**Task requirements:** Pull out every line of text from the records below, copying each one word for word and leaving out the pictures.
____ Raw data
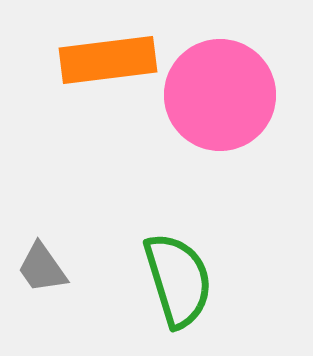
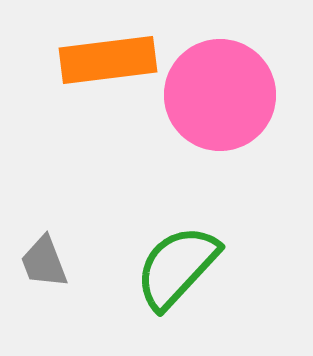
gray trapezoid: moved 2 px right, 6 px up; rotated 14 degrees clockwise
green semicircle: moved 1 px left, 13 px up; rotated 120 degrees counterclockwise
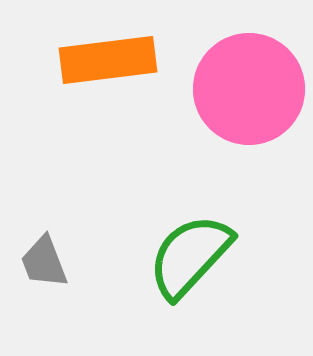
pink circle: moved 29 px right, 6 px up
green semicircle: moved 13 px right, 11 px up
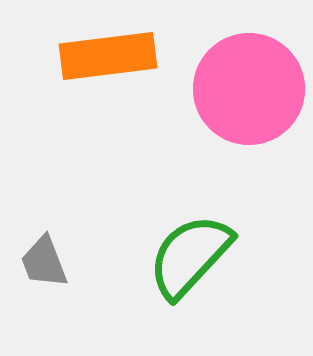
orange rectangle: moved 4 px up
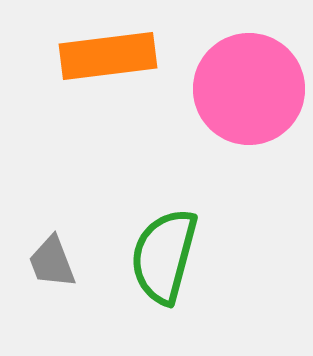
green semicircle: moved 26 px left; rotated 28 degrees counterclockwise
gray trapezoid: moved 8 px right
________
**Right answer:**
gray trapezoid: moved 2 px right, 6 px up; rotated 14 degrees clockwise
green semicircle: moved 1 px left, 13 px up; rotated 120 degrees counterclockwise
pink circle: moved 29 px right, 6 px up
green semicircle: moved 13 px right, 11 px up
orange rectangle: moved 4 px up
green semicircle: moved 26 px left; rotated 28 degrees counterclockwise
gray trapezoid: moved 8 px right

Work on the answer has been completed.